## [What the exercise asks]
The entries that follow include a run beginning at the line with "turquoise dumbbell: 9 -> 8" and ending at the line with "brown clock: 1 -> 3"; restate that run word for word and leave the rest out.

## [Provided records]
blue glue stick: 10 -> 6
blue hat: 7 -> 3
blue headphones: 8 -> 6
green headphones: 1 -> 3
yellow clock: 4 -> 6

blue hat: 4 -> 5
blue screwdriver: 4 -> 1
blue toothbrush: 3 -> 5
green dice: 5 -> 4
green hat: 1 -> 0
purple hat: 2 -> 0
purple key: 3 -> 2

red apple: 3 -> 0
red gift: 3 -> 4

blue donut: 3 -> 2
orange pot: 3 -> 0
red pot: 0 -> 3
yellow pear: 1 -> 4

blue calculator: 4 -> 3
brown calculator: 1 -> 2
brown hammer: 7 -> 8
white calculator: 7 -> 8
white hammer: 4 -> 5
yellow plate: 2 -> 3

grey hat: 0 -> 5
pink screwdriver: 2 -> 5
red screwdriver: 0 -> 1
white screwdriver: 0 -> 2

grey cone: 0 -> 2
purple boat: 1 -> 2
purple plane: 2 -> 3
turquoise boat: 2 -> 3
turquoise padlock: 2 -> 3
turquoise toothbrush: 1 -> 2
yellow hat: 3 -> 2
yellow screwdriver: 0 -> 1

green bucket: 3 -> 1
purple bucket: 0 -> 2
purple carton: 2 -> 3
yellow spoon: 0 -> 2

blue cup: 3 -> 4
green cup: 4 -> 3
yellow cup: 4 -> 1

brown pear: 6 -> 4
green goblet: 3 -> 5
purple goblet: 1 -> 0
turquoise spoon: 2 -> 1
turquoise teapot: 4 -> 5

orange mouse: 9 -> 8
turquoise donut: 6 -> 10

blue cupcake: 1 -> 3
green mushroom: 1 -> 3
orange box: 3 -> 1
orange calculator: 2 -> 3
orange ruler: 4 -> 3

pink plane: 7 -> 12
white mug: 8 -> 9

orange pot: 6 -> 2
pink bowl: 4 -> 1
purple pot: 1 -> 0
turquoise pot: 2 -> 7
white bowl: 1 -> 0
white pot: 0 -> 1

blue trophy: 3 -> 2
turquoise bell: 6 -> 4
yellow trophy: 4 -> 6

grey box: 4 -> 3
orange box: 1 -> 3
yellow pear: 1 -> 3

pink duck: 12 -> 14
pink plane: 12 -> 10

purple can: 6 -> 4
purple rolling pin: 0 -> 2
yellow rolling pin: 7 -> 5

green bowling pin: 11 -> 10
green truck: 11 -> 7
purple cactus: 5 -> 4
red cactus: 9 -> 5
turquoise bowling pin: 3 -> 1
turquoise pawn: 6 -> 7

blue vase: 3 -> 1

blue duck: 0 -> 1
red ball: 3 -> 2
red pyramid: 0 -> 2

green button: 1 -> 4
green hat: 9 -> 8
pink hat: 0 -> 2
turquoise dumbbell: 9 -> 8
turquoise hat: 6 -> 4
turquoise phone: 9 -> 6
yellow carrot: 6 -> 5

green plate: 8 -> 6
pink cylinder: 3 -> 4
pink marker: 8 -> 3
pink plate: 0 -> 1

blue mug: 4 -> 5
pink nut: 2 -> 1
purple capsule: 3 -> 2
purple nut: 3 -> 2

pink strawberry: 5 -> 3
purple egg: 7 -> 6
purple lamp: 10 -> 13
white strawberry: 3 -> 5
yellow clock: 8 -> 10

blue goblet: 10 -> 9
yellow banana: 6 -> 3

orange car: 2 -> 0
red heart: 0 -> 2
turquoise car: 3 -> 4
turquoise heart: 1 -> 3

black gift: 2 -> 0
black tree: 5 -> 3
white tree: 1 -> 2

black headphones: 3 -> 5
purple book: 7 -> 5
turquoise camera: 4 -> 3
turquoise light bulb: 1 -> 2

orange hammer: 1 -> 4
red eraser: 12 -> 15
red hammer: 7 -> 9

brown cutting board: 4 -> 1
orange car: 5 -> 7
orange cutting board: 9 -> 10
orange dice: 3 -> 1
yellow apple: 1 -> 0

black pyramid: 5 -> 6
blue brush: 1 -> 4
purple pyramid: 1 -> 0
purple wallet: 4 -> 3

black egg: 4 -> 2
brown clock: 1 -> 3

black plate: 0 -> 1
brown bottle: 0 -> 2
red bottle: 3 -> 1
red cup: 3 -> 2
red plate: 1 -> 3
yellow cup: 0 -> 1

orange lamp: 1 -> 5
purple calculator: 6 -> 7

## [Result]
turquoise dumbbell: 9 -> 8
turquoise hat: 6 -> 4
turquoise phone: 9 -> 6
yellow carrot: 6 -> 5

green plate: 8 -> 6
pink cylinder: 3 -> 4
pink marker: 8 -> 3
pink plate: 0 -> 1

blue mug: 4 -> 5
pink nut: 2 -> 1
purple capsule: 3 -> 2
purple nut: 3 -> 2

pink strawberry: 5 -> 3
purple egg: 7 -> 6
purple lamp: 10 -> 13
white strawberry: 3 -> 5
yellow clock: 8 -> 10

blue goblet: 10 -> 9
yellow banana: 6 -> 3

orange car: 2 -> 0
red heart: 0 -> 2
turquoise car: 3 -> 4
turquoise heart: 1 -> 3

black gift: 2 -> 0
black tree: 5 -> 3
white tree: 1 -> 2

black headphones: 3 -> 5
purple book: 7 -> 5
turquoise camera: 4 -> 3
turquoise light bulb: 1 -> 2

orange hammer: 1 -> 4
red eraser: 12 -> 15
red hammer: 7 -> 9

brown cutting board: 4 -> 1
orange car: 5 -> 7
orange cutting board: 9 -> 10
orange dice: 3 -> 1
yellow apple: 1 -> 0

black pyramid: 5 -> 6
blue brush: 1 -> 4
purple pyramid: 1 -> 0
purple wallet: 4 -> 3

black egg: 4 -> 2
brown clock: 1 -> 3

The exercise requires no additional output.